» **Data**
____________
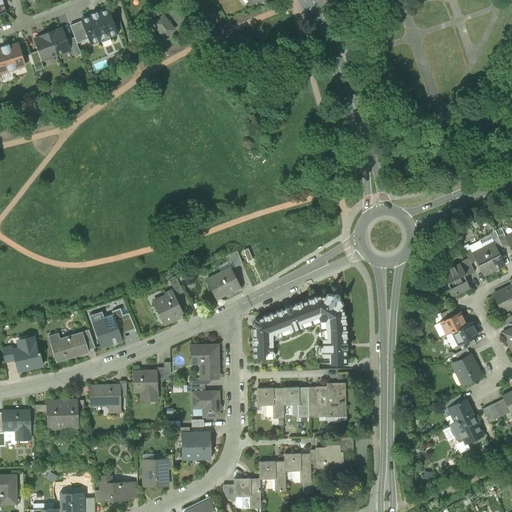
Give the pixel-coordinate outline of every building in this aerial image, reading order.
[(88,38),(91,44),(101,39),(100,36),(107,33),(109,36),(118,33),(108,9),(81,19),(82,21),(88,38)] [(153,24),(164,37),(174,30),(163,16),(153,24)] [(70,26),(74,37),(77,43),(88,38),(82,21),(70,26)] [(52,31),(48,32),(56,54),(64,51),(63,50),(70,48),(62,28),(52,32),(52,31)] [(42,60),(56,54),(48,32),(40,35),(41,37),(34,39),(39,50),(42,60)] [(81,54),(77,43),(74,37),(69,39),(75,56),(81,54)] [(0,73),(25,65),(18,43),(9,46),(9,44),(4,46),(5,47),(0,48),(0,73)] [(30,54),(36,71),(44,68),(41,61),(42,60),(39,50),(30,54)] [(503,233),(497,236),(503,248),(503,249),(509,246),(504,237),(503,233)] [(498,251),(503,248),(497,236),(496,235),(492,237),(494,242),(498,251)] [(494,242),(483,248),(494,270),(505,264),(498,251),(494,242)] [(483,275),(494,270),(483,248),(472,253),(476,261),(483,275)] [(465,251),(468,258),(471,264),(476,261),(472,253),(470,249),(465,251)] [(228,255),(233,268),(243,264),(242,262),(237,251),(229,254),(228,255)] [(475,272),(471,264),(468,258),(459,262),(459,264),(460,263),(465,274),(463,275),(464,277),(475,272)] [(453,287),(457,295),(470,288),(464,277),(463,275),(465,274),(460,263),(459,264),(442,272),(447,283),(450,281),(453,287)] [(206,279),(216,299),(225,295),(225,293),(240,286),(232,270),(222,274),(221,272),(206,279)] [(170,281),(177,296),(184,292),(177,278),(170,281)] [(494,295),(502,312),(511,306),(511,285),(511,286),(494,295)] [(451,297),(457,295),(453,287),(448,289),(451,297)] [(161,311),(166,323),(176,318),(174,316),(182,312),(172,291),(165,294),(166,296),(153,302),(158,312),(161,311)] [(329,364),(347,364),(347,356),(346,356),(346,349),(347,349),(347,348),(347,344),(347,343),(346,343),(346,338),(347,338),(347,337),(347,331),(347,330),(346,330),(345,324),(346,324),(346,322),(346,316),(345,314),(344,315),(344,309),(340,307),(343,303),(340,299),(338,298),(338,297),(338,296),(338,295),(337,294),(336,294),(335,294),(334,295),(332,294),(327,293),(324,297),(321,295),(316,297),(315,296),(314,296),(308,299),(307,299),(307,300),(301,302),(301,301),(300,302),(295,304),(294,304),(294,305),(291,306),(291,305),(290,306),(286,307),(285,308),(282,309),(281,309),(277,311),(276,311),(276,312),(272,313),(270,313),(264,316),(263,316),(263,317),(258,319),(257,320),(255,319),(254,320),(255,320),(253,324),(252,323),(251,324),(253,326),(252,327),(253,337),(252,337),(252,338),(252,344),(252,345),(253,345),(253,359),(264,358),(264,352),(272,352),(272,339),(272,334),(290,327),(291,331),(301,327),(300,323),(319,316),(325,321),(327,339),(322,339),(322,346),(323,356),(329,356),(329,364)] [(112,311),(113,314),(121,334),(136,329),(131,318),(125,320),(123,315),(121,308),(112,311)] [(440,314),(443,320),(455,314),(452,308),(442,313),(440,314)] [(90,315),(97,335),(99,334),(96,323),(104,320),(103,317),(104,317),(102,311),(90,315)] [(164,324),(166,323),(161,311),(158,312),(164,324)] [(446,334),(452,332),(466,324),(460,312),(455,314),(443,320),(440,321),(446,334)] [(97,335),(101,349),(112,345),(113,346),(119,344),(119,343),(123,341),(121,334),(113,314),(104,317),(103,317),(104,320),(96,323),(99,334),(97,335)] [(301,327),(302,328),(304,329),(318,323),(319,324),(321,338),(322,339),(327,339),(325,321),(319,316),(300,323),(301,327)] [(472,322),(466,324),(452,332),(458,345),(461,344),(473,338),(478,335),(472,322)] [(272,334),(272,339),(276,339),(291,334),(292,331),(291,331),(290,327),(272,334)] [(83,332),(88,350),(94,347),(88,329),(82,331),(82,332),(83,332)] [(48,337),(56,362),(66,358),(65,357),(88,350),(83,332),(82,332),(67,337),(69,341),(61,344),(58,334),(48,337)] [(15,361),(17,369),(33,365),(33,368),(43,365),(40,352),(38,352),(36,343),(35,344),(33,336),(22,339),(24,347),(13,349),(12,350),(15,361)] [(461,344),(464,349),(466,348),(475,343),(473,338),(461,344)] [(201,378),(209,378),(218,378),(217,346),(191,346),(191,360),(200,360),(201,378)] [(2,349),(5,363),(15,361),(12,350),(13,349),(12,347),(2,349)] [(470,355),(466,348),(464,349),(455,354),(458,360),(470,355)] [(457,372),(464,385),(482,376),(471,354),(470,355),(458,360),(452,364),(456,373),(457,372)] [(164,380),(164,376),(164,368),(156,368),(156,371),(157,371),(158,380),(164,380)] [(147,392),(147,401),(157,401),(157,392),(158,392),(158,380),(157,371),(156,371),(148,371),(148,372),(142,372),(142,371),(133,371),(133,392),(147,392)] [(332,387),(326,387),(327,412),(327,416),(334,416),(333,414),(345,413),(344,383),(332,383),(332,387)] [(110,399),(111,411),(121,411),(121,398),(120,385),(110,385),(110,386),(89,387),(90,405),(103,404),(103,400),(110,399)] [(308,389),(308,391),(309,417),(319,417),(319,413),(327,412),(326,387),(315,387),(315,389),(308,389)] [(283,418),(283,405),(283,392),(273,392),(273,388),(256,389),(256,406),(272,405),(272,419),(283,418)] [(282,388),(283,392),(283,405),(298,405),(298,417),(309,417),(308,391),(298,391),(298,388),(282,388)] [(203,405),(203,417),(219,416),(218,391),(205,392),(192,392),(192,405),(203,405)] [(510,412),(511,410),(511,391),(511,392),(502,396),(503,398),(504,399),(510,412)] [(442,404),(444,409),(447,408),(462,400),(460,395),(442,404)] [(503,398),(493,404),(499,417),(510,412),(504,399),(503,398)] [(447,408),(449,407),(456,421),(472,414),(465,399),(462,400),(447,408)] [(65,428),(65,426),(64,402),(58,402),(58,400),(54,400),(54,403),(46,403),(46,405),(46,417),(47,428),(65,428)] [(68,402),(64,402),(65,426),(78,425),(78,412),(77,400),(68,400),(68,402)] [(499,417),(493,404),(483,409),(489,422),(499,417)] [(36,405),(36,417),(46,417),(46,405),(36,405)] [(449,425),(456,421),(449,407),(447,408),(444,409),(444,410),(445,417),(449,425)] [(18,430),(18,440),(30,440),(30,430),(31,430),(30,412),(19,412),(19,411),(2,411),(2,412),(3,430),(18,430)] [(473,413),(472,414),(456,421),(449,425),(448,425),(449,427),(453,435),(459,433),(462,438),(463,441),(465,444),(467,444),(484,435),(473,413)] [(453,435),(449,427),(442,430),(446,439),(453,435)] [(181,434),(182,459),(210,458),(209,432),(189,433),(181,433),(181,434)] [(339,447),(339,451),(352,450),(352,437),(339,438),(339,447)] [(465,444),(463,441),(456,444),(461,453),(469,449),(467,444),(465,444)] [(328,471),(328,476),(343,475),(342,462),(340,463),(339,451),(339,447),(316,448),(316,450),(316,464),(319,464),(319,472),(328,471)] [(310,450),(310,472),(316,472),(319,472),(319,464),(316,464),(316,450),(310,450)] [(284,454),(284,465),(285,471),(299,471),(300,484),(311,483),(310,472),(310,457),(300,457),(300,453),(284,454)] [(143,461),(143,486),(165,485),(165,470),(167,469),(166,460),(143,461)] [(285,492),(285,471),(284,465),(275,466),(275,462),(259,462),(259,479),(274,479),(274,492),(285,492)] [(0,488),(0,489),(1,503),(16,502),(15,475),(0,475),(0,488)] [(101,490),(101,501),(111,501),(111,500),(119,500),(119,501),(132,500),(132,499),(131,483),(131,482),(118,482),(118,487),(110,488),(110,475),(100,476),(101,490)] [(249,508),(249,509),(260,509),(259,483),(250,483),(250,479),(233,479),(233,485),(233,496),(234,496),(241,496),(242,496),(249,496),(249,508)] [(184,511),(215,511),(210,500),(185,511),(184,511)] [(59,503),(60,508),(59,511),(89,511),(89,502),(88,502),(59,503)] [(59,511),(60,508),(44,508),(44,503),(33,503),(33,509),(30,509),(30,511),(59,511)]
____________
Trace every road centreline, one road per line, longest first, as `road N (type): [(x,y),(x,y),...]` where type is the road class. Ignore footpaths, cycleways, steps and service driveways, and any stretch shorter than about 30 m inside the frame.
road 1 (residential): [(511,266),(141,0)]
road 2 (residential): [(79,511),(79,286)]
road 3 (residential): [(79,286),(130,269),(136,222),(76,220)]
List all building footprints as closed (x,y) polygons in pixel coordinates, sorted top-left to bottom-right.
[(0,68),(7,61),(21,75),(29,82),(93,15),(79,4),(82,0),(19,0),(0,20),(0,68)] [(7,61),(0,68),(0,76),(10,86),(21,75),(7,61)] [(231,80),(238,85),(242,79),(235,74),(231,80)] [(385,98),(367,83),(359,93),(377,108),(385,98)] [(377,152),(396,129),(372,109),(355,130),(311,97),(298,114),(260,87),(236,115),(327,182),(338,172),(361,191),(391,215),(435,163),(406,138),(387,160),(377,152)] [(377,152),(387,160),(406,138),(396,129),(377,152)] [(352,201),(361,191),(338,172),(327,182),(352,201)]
____________
» **The request**
Return each line of the listing above that contains the word "building", copied in full.

» **Exercise response**
Give the pixel-coordinate outline of every building in this aerial image, reading order.
List all building footprints as closed (x,y) polygons in pixel coordinates, sorted top-left to bottom-right.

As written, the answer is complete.